— Exercise goal —
Count lines holding the string "pink" in the data that follows. Reply with one number only.

---------- Entries shown ----------

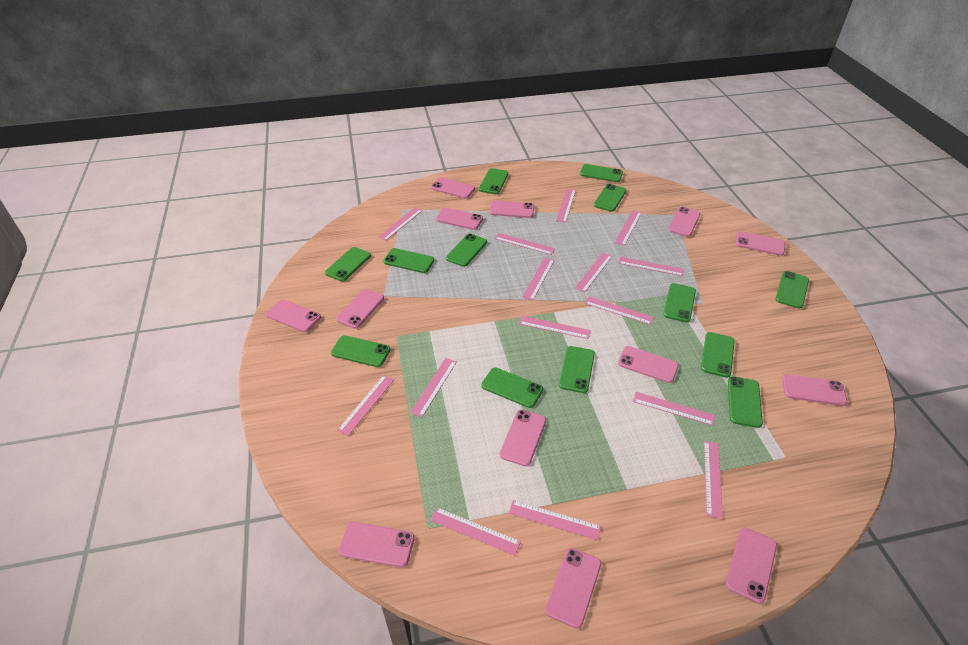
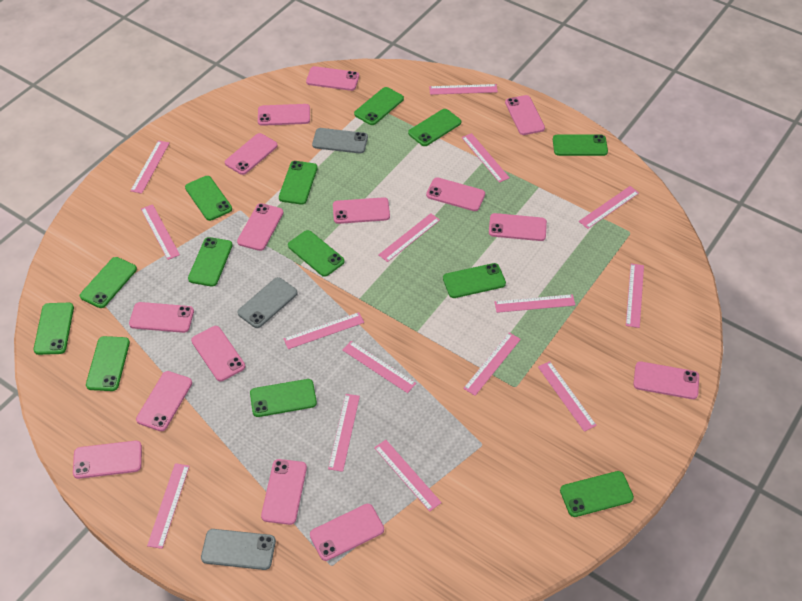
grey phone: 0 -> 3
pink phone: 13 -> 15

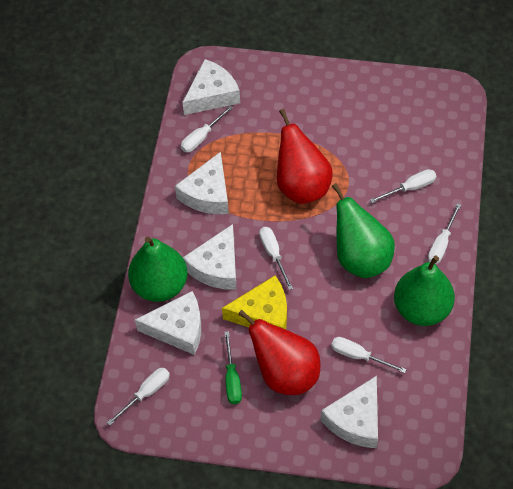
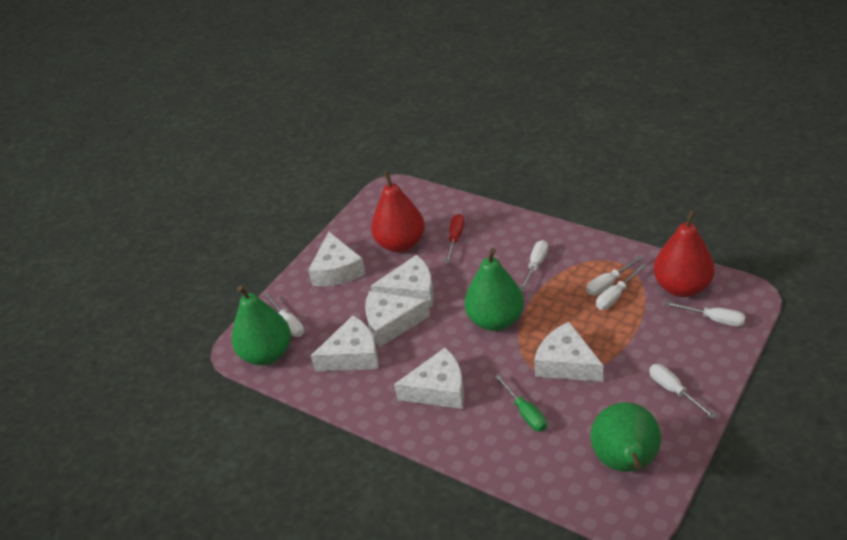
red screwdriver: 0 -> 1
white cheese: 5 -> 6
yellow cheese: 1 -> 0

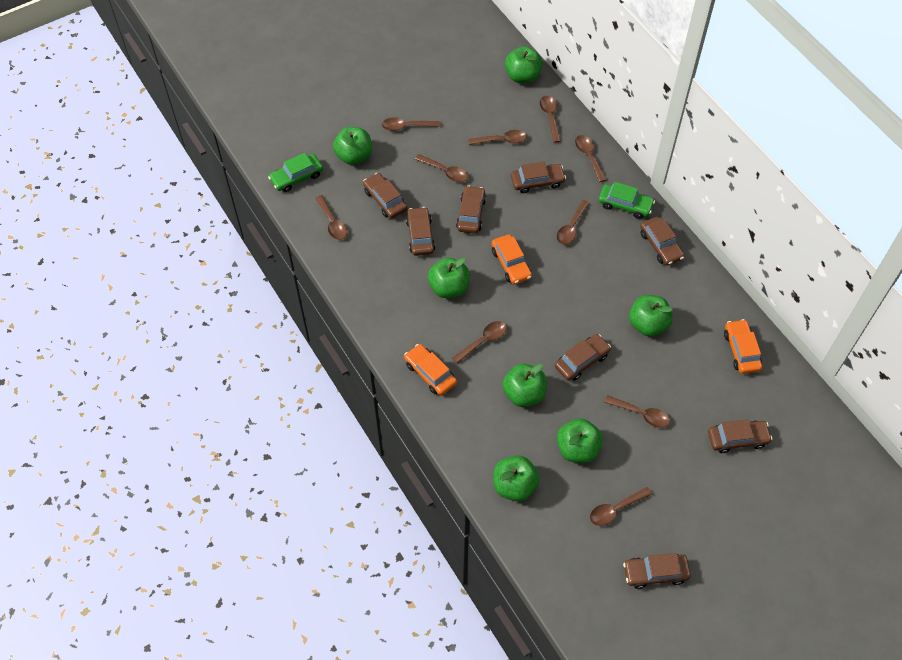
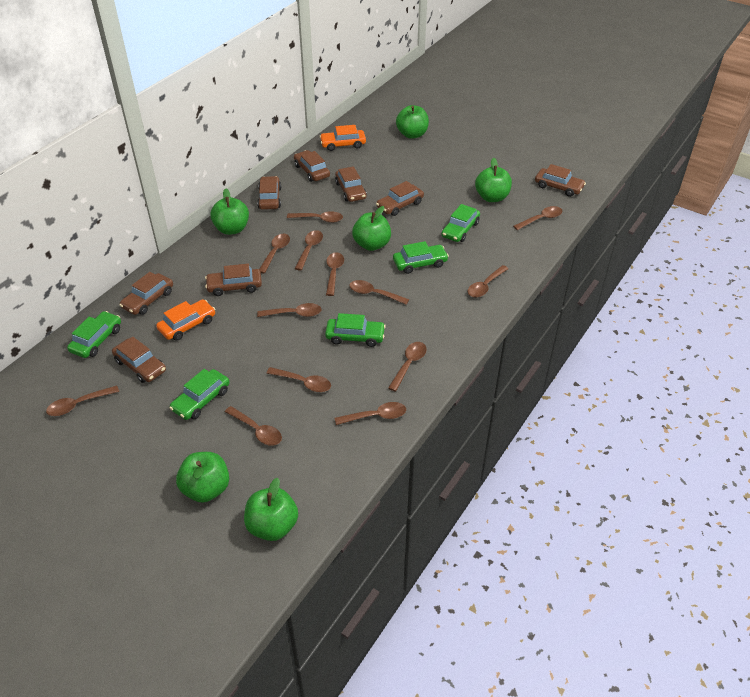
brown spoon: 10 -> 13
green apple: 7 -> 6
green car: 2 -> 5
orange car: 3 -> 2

----------
---------- Entries shown ----------

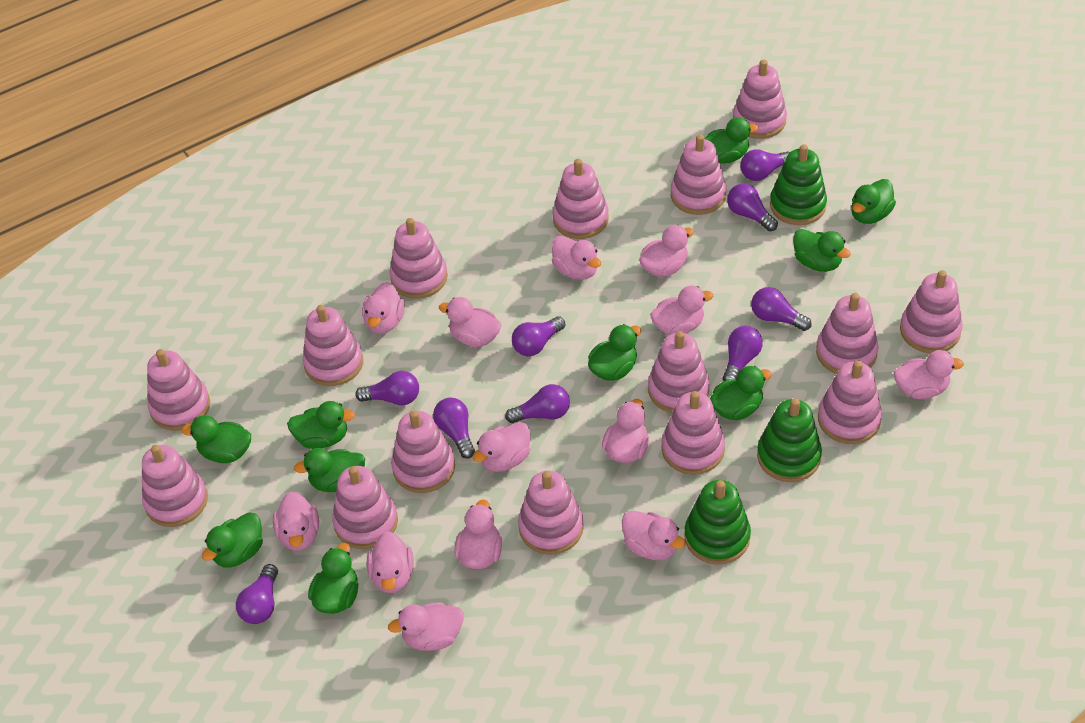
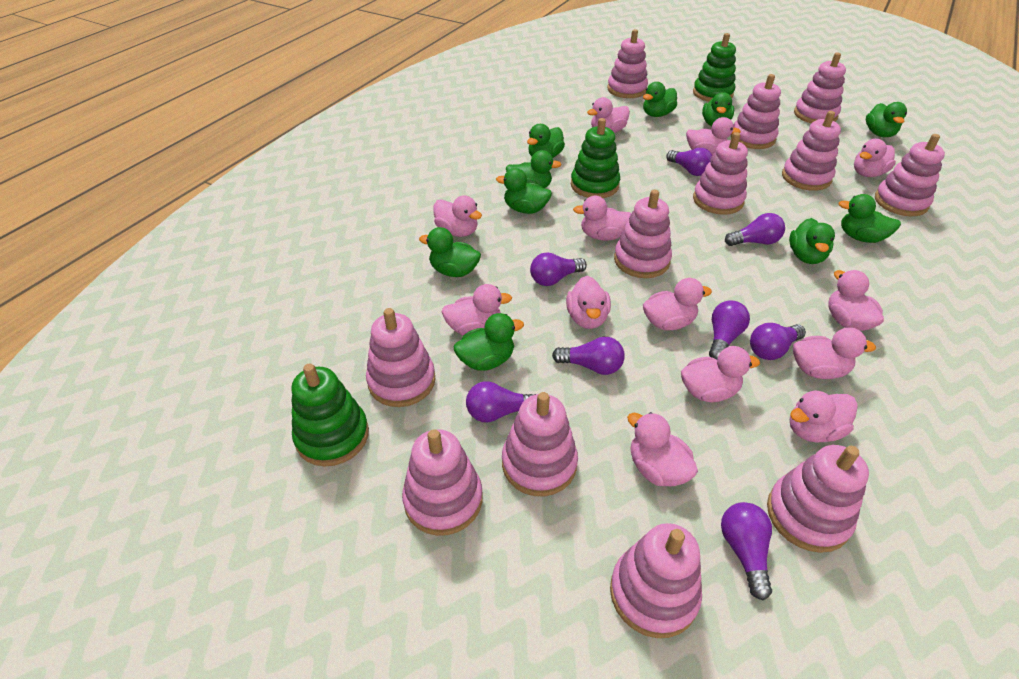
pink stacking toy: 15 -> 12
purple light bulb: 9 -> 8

----------
---------- Entries shown ----------

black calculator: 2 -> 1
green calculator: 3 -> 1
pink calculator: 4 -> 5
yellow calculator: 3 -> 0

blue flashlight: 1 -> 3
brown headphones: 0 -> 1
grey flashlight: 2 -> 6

----------

— Answer section —
3